**Try it**
From start to end of the material below, restate each line exactly.

[Supplied data — start]

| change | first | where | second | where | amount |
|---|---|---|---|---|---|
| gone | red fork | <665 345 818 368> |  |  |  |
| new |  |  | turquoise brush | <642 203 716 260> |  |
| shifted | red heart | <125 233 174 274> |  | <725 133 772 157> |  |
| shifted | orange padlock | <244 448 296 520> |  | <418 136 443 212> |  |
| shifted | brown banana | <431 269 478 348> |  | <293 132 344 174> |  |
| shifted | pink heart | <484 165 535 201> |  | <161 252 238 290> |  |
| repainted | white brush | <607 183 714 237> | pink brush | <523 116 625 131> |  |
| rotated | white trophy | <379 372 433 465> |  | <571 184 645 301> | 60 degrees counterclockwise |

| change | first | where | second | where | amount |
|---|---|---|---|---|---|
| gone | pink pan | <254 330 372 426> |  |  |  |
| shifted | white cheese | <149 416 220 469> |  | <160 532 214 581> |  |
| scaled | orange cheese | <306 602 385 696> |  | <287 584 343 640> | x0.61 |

[Supplied data — finish]

**Expected answer**
| change | first | where | second | where | amount |
|---|---|---|---|---|---|
| gone | red fork | <665 345 818 368> |  |  |  |
| new |  |  | turquoise brush | <642 203 716 260> |  |
| shifted | red heart | <125 233 174 274> |  | <725 133 772 157> |  |
| shifted | orange padlock | <244 448 296 520> |  | <418 136 443 212> |  |
| shifted | brown banana | <431 269 478 348> |  | <293 132 344 174> |  |
| shifted | pink heart | <484 165 535 201> |  | <161 252 238 290> |  |
| repainted | white brush | <607 183 714 237> | pink brush | <523 116 625 131> |  |
| rotated | white trophy | <379 372 433 465> |  | <571 184 645 301> | 60 degrees counterclockwise |

| change | first | where | second | where | amount |
|---|---|---|---|---|---|
| gone | pink pan | <254 330 372 426> |  |  |  |
| shifted | white cheese | <149 416 220 469> |  | <160 532 214 581> |  |
| scaled | orange cheese | <306 602 385 696> |  | <287 584 343 640> | x0.61 |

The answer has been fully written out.